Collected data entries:
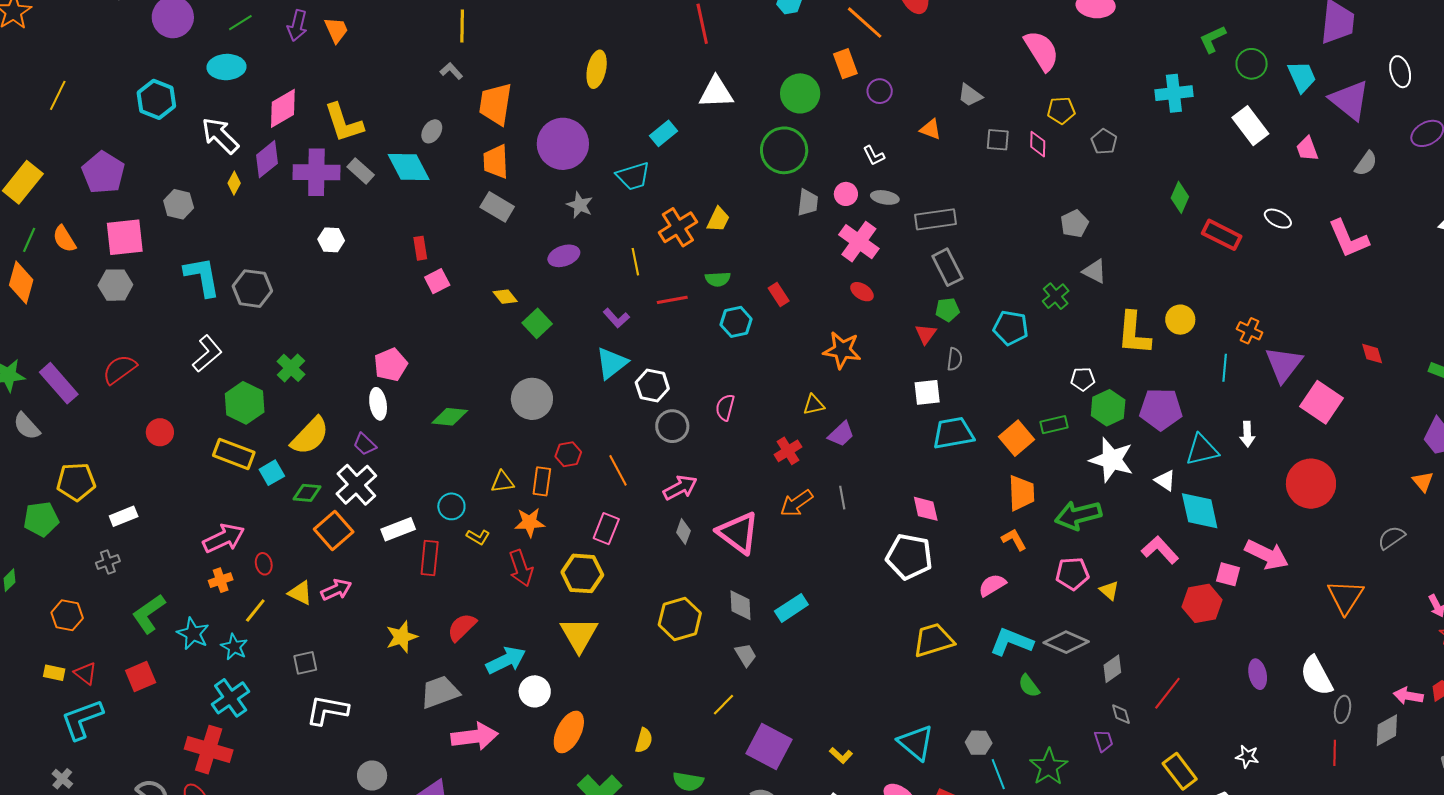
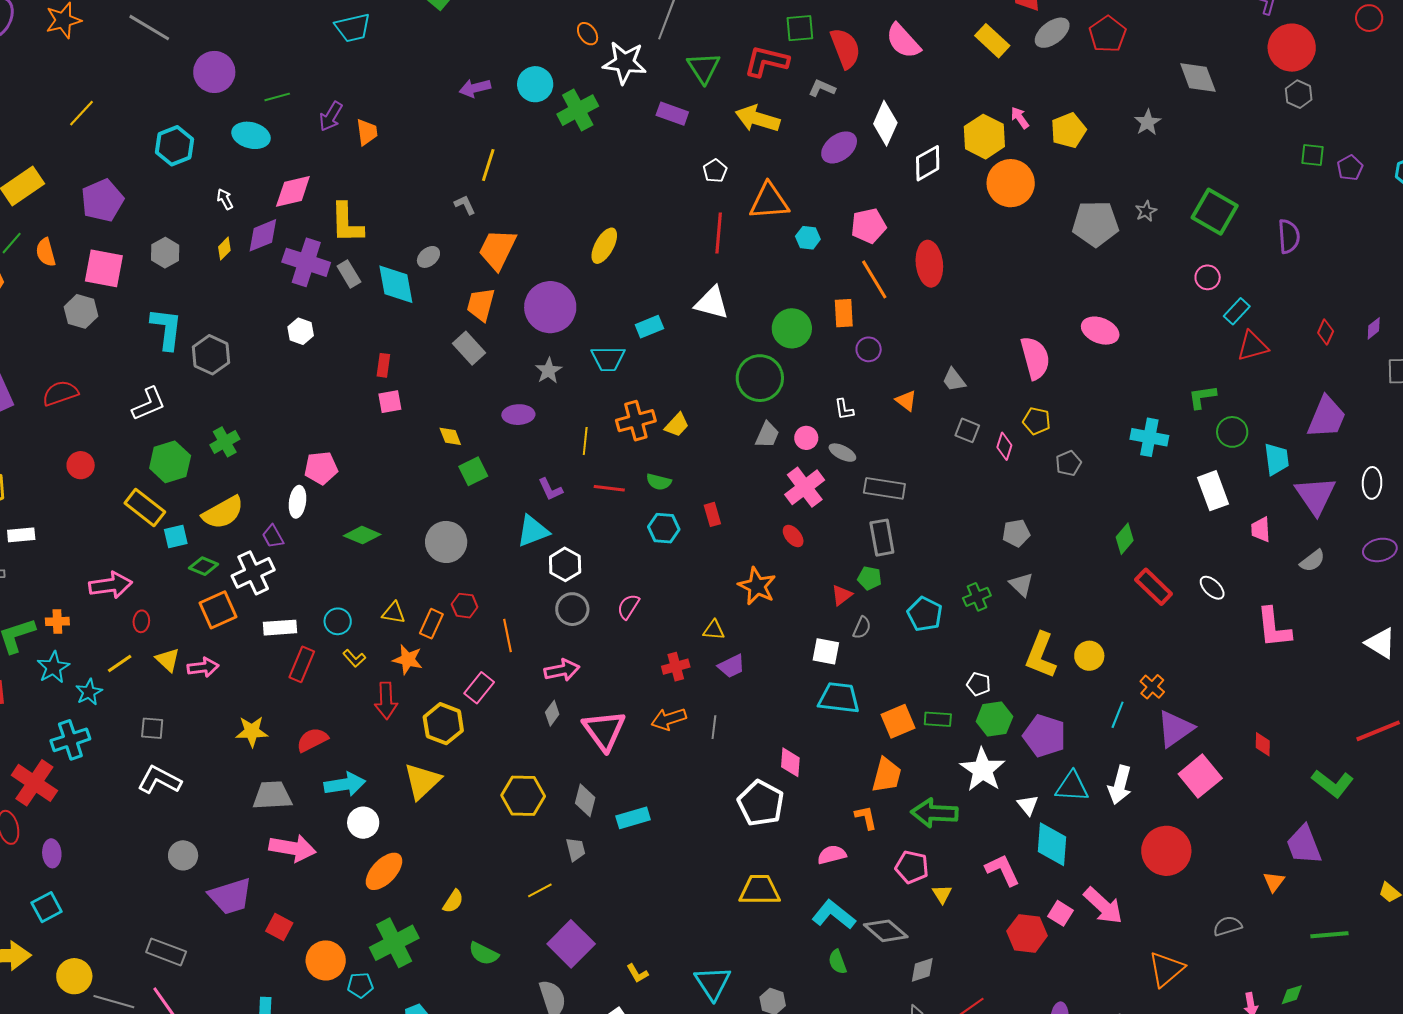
white arrow: (220, 136) -> (225, 199), size x0.5
white arrow: (1247, 434) -> (1120, 785), size x1.5
orange cross: (221, 580) -> (57, 621), moved

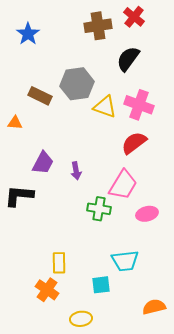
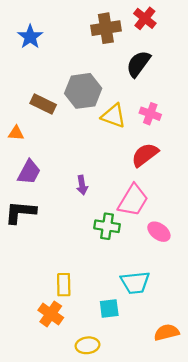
pink cross: (139, 105) -> (150, 114), size x0.7
purple trapezoid: (43, 163) -> (29, 172), moved
pink ellipse: (147, 214) -> (159, 232), turned 50

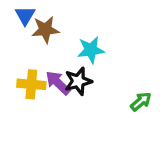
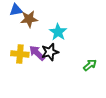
blue triangle: (25, 15) -> (16, 10), turned 48
cyan star: (91, 50) -> (58, 32), turned -30

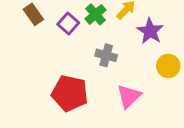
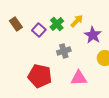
gray cross: (106, 55) -> (64, 51), turned -32
pink triangle: (129, 96) -> (79, 78), turned 42

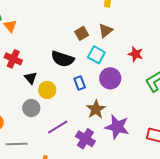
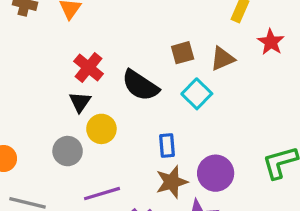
red star: (136, 54) -> (271, 42), moved
red cross: (13, 59) -> (89, 67), moved
purple circle: (110, 78) -> (216, 173), moved
blue rectangle: (80, 83) -> (167, 146), moved

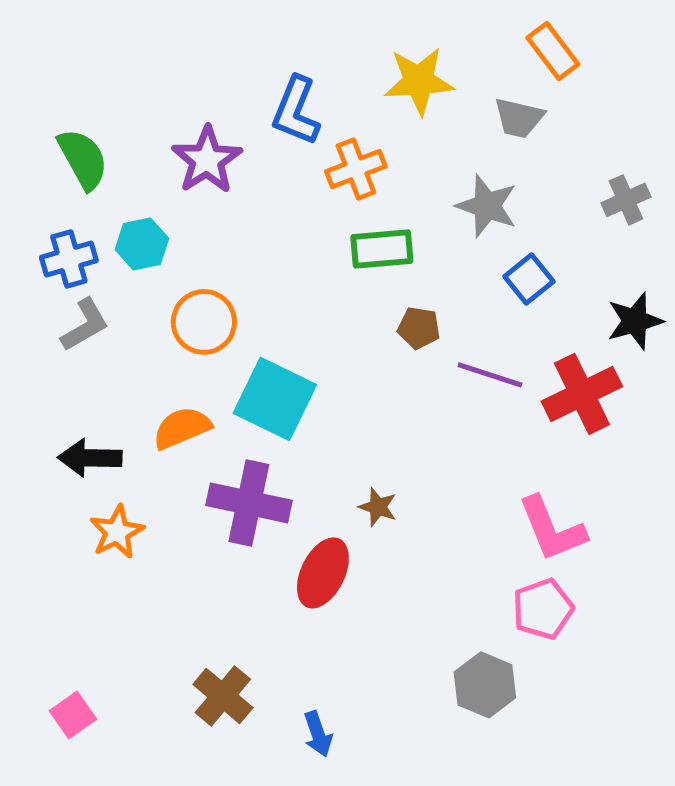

◆ **Work order**: Find the lines above that include the string "triangle" and copy them.

◆ **Exercise output**:
blue triangle: (25, 15) -> (16, 10), turned 48
pink triangle: (129, 96) -> (79, 78), turned 42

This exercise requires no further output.